Whenever a line in the data holds the string "orange", pull that line out.

Recorded information:

------------------------------

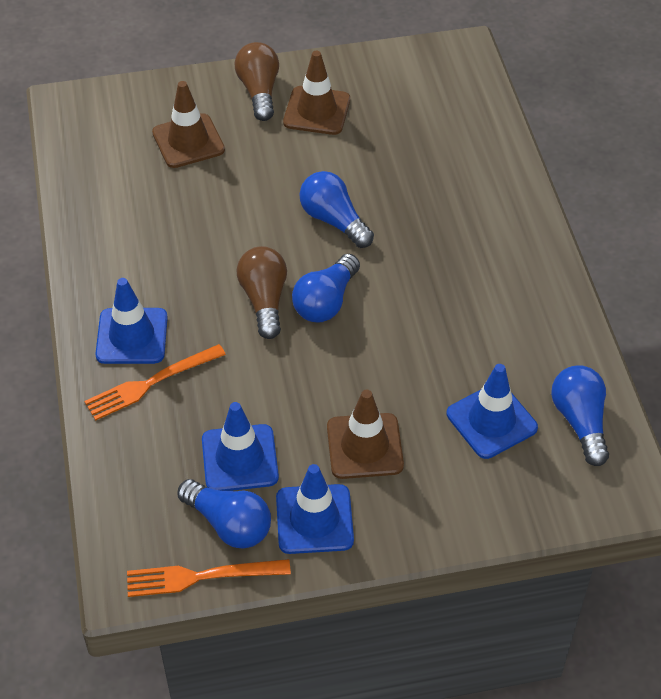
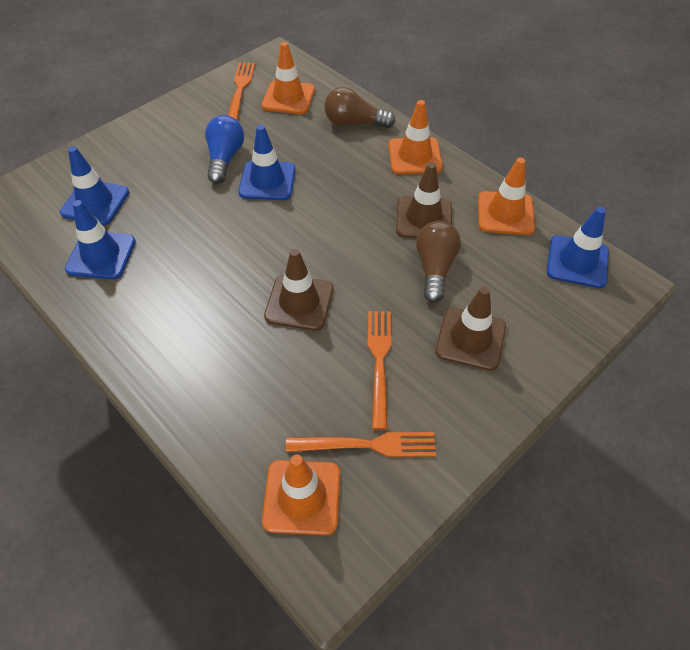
blue light bulb: 4 -> 1
orange fork: 2 -> 3
orange traffic cone: 0 -> 4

------------------------------

Exercise output:
orange fork: 2 -> 3
orange traffic cone: 0 -> 4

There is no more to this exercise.